[GIVEN INFORMATION Boundary: Start]

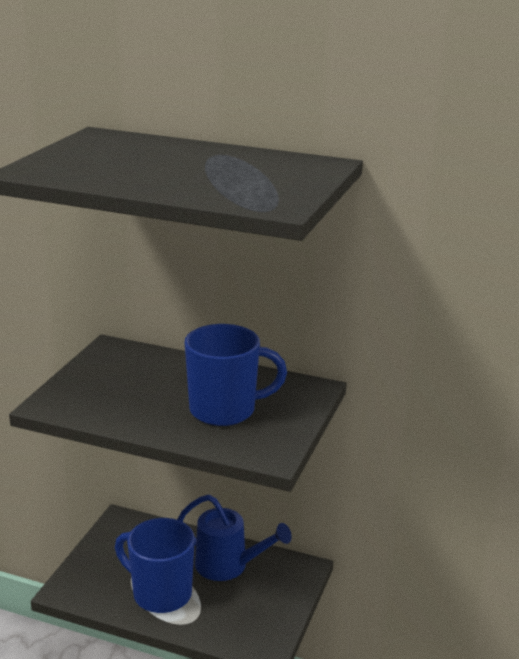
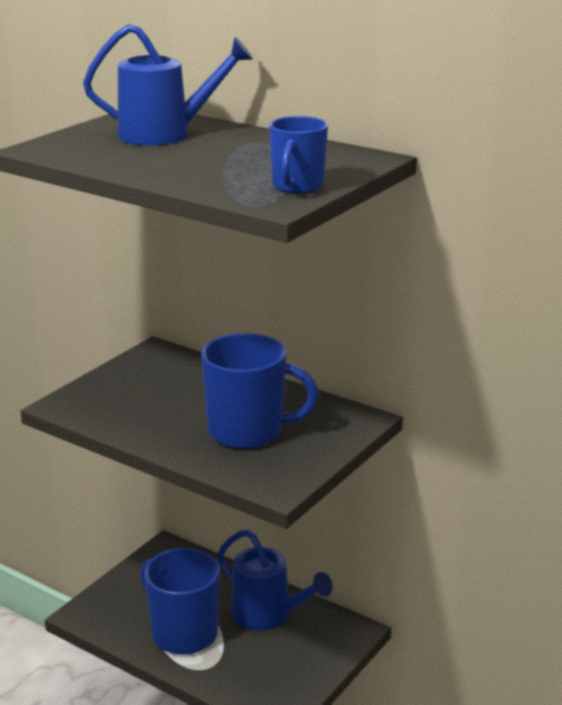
camera: 15 degrees right, 0 degrees up
(135, 152) = (166, 135): none -> blue watering can
(286, 191) = (297, 186): none -> blue mug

[GIVEN INFORMATION Boundary: End]

YOUR OBJECTIVE —
All lines from the one containing "(135, 152) = (166, 135): none" through the end of the data, and no others, are to be given again word for word.

RESPONSE BOX —
(135, 152) = (166, 135): none -> blue watering can
(286, 191) = (297, 186): none -> blue mug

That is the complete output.